** SUPPLIED RECORDS **
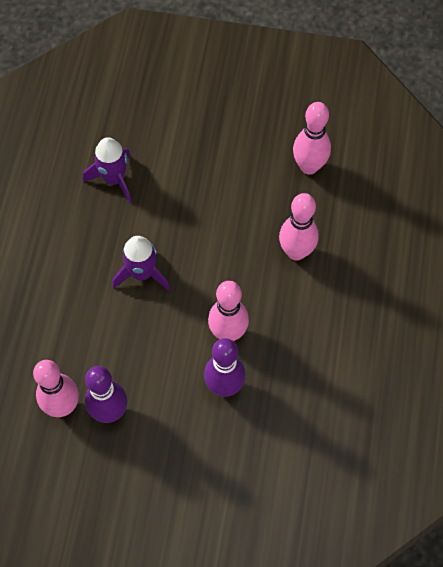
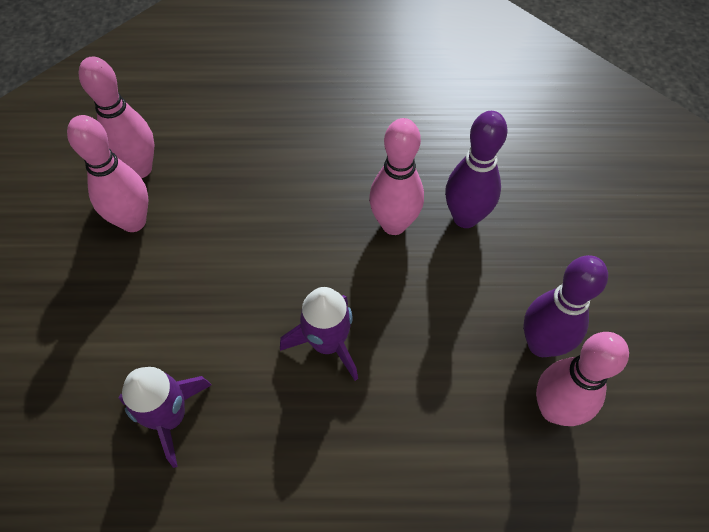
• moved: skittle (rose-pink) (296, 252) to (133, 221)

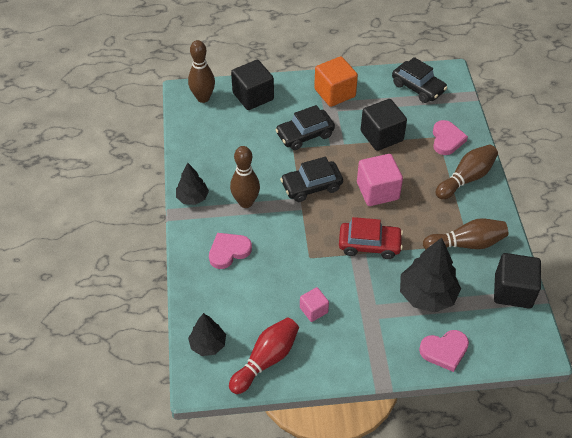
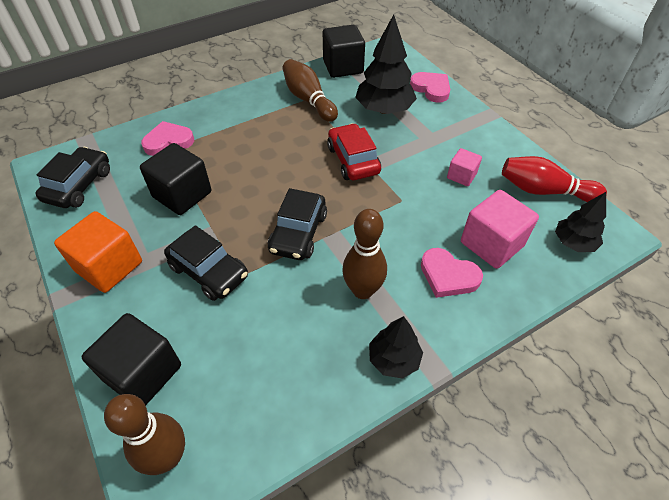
• removed: skittle (brown) (466, 178)
• moved: solid cube (rose-pink) (377, 191) to (491, 244)
• turned: automobile (black) (311, 186) = (298, 233) 60 degrees clockwise

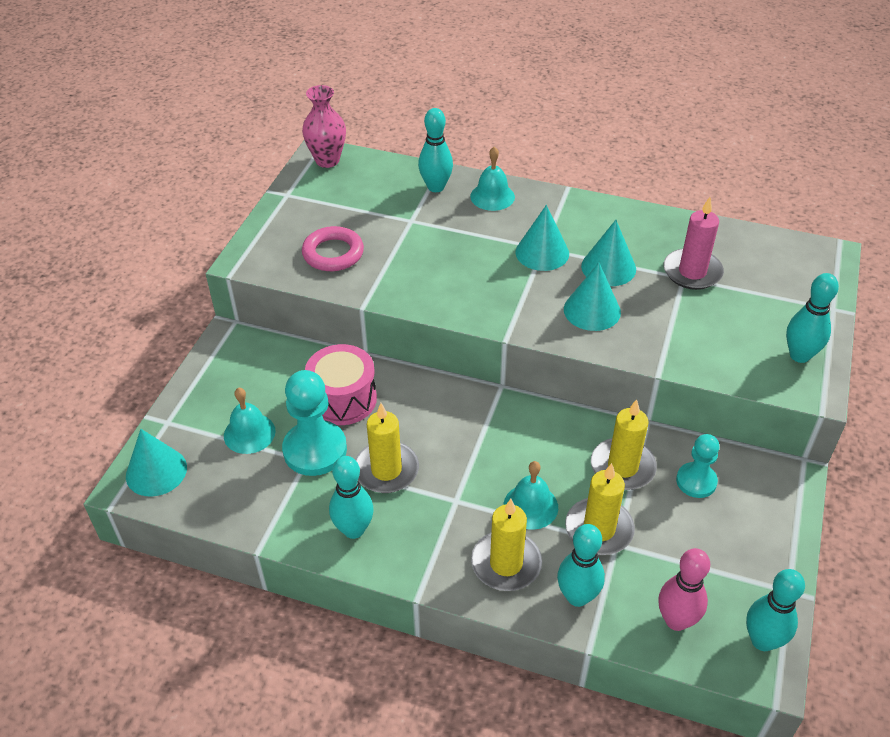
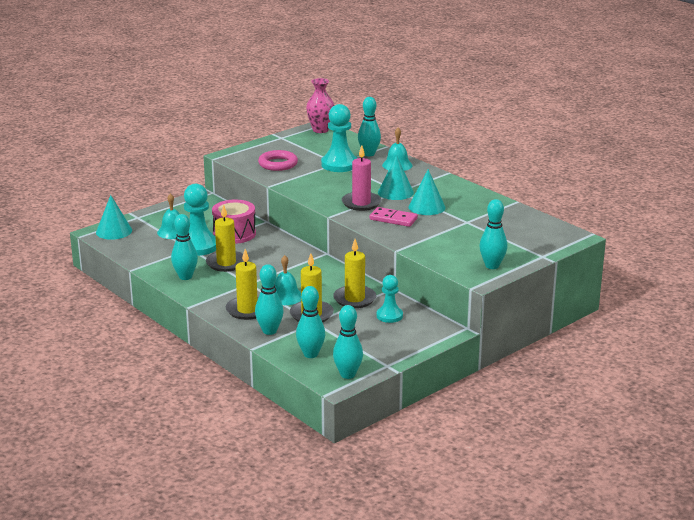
• added: game pawn (turquoise) (339, 164)
• moved: wax candle (rose-pink) (692, 272) to (361, 203)
• replaced: cone (turquoise) (592, 310) to domino tile (rose-pink) (393, 219)
• recoloured: skittle (rose-pink) (676, 620) to skittle (turquoise) (311, 354)

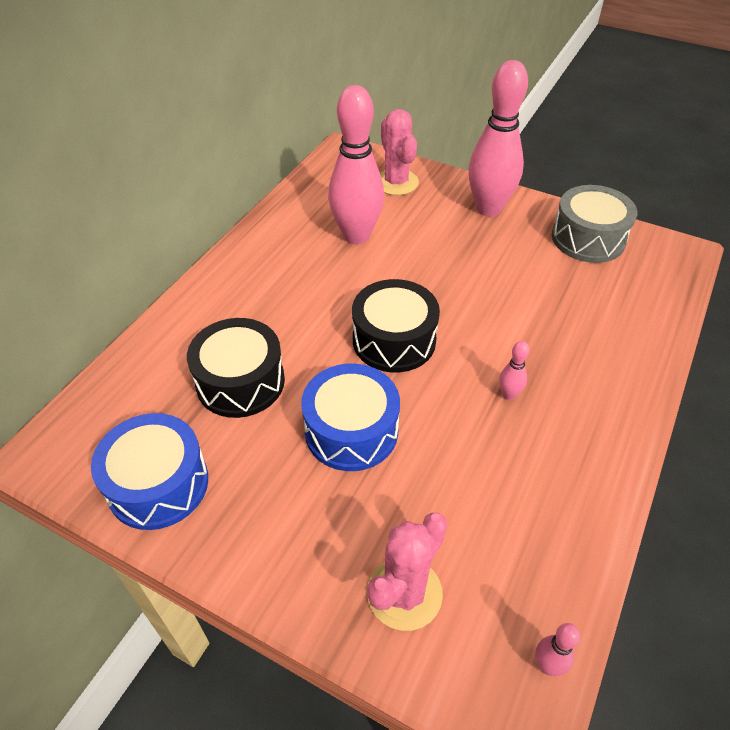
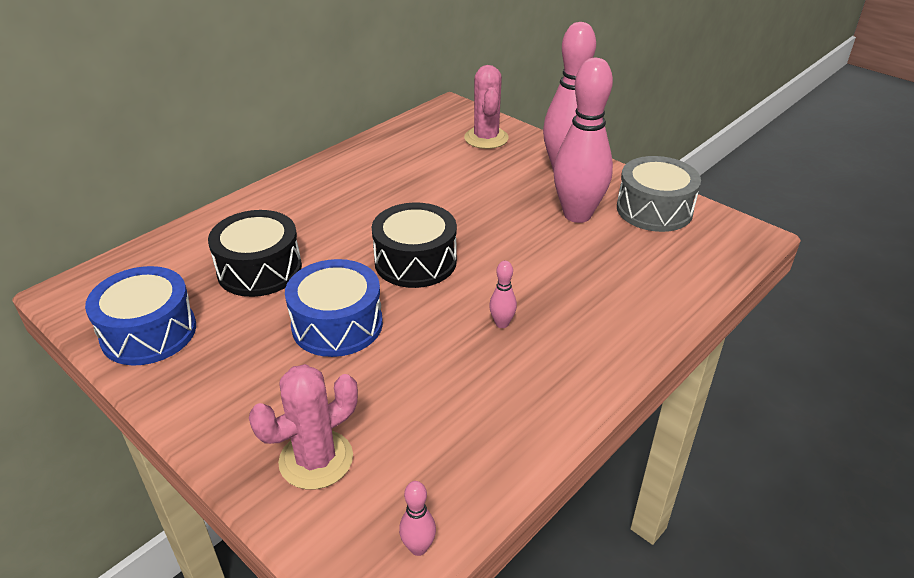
• moved: skittle (rose-pink) (356, 236) to (577, 215)

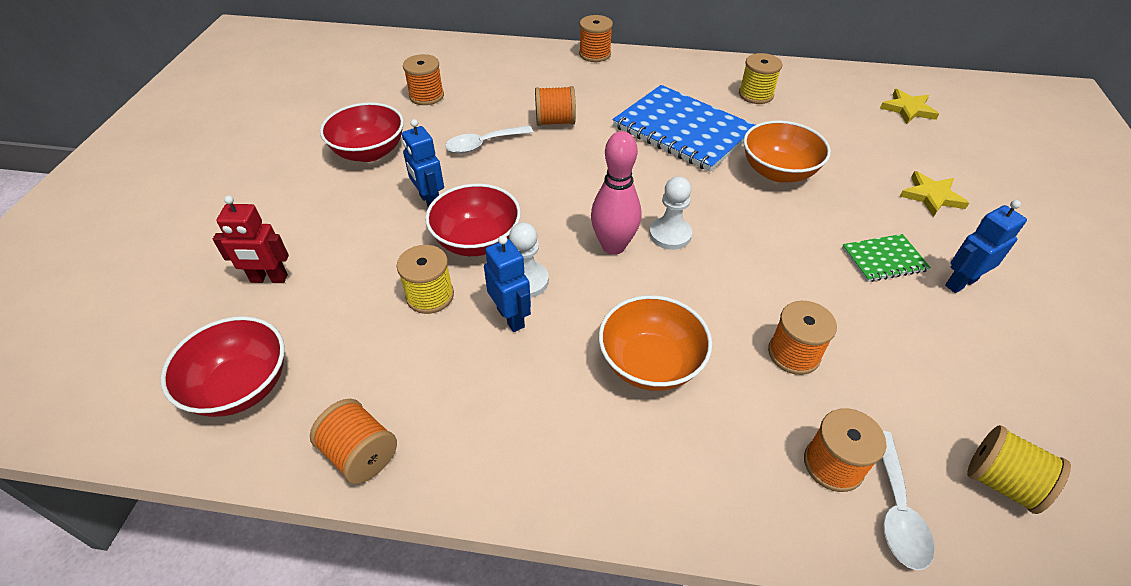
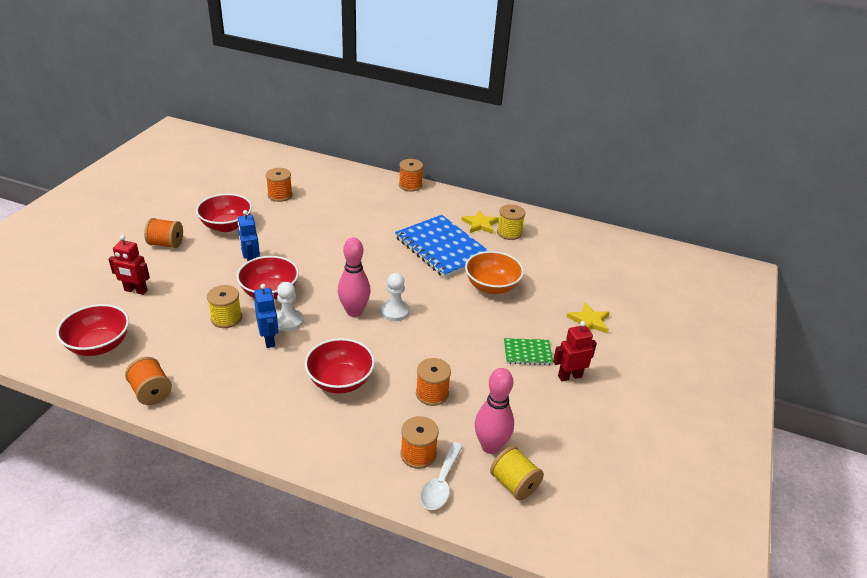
• removed: spoon (snow-white) (483, 144)
• added: skittle (rose-pink) (490, 446)
• moved: bobbin (bright orange) (555, 121) to (166, 244)
• moved: five-pointed star (yellow) (908, 109) to (480, 224)
• recoloured: deep dish (bright orange) (650, 363) to deep dish (scarlet) (340, 381)
• recoloured: robot (royal blue) (960, 283) to robot (scarlet) (569, 376)

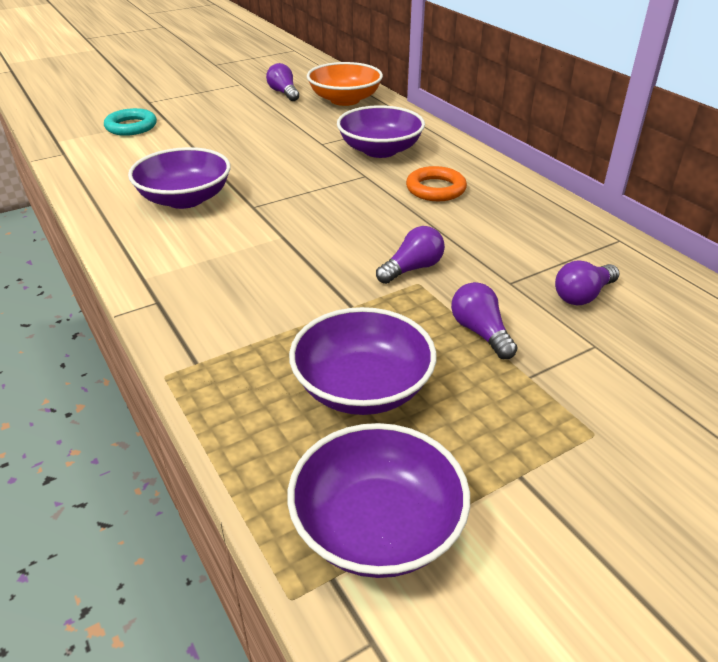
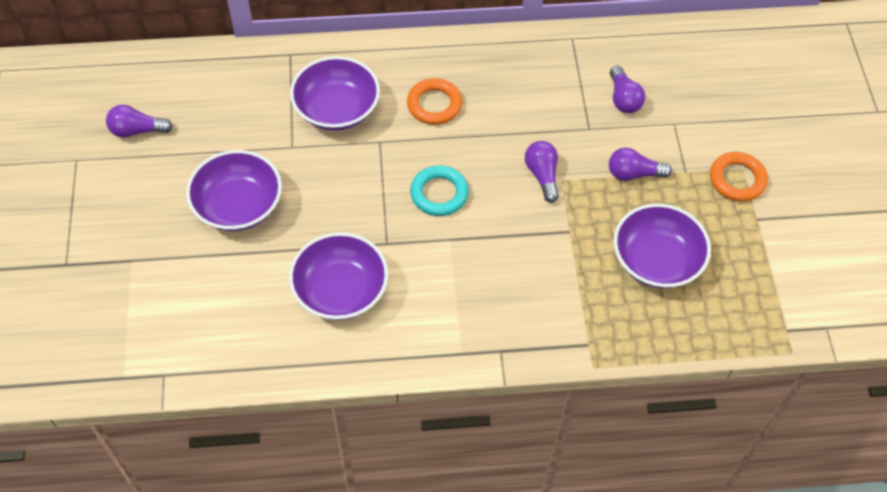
• removed: deep dish (bright orange) (345, 100)
• added: torus (bright orange) (737, 179)
• moved: torus (turquoise) (131, 126) to (439, 194)
• moved: deep dish (royal purple) (377, 526) to (238, 205)

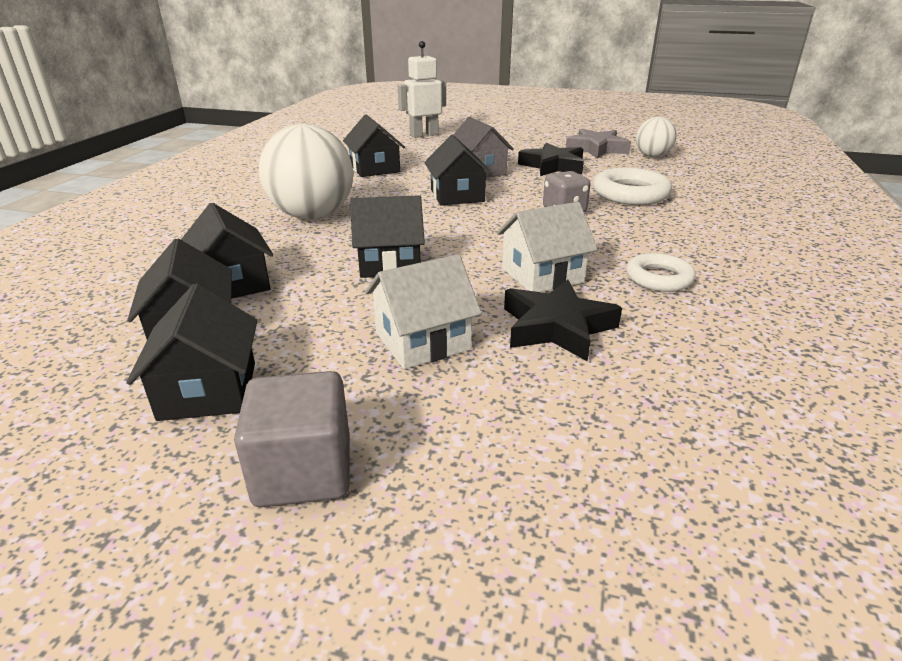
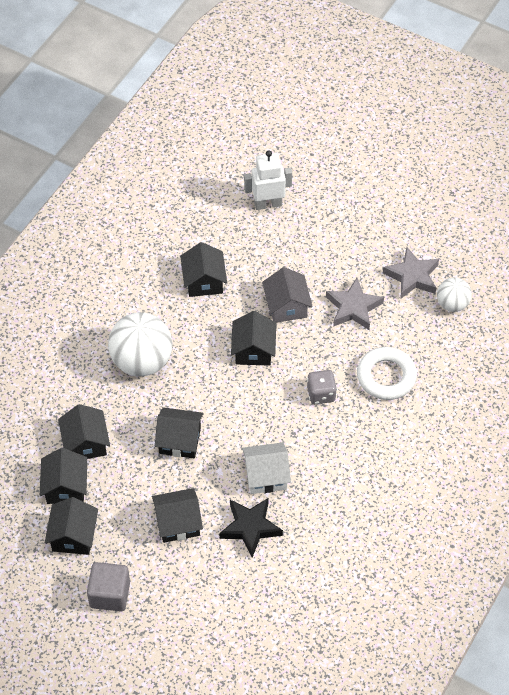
• removed: torus (snow-white) (658, 278)
• recoloured: cottage (snow-white) (422, 341) to cottage (black) (178, 523)
• recoloured: five-pointed star (black) (553, 166) to five-pointed star (grey) (353, 308)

** TASK GOAL **
If a line in the material above contains the word "turquoise", copy it.

** WRITTEN RESPONSE **
• added: game pawn (turquoise) (339, 164)
• replaced: cone (turquoise) (592, 310) to domino tile (rose-pink) (393, 219)
• recoloured: skittle (rose-pink) (676, 620) to skittle (turquoise) (311, 354)
• moved: torus (turquoise) (131, 126) to (439, 194)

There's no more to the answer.